*** Opening Data to use ***

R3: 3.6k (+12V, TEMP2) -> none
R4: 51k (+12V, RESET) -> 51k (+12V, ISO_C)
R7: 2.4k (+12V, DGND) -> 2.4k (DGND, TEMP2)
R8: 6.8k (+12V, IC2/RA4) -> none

*** Closing Data to use ***
*** Opening Data to use ***

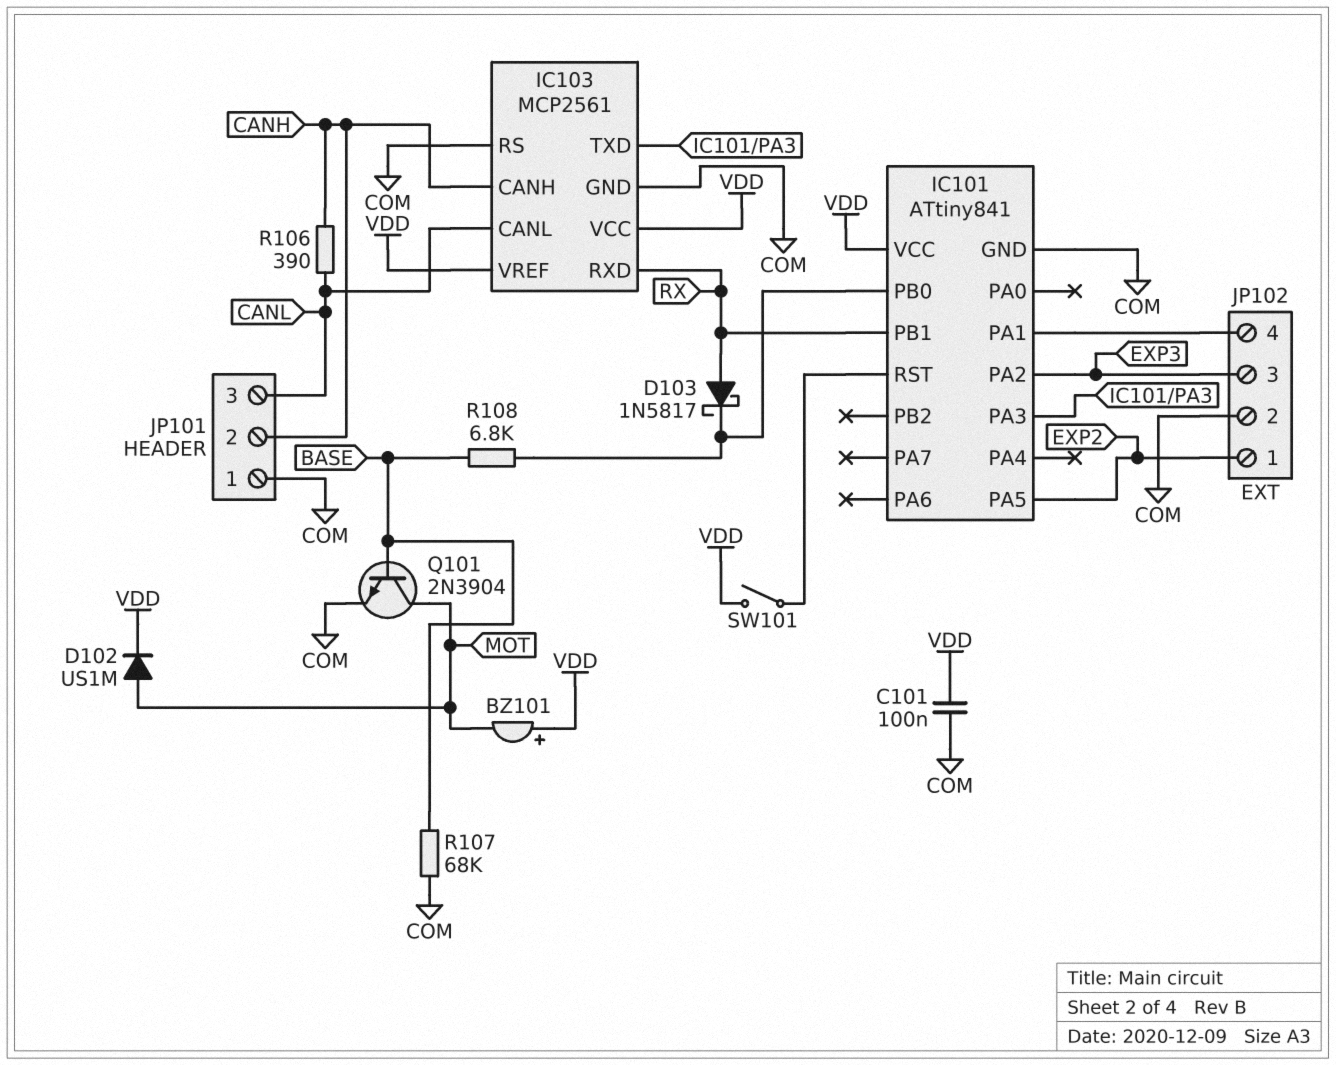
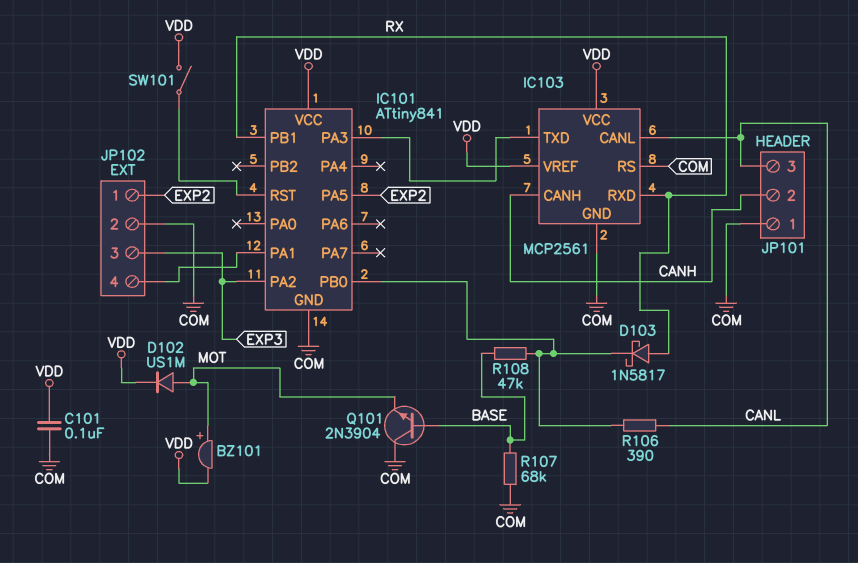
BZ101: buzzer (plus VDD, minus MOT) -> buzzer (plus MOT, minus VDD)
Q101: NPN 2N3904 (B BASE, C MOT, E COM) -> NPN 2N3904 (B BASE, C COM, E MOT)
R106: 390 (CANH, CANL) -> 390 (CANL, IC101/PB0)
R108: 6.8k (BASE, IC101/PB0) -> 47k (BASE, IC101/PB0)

*** Closing Data to use ***

Exercise: In the entries above, find the line with "R7: 2.4k (+12V, DGND) -> 2.4k (DGND, TEMP2)" and the line with "R8: 6.8k (+12V, IC2/RA4) -> none", then restate word for word both of them and every line between, with nothing more.

Solved exercise:
R7: 2.4k (+12V, DGND) -> 2.4k (DGND, TEMP2)
R8: 6.8k (+12V, IC2/RA4) -> none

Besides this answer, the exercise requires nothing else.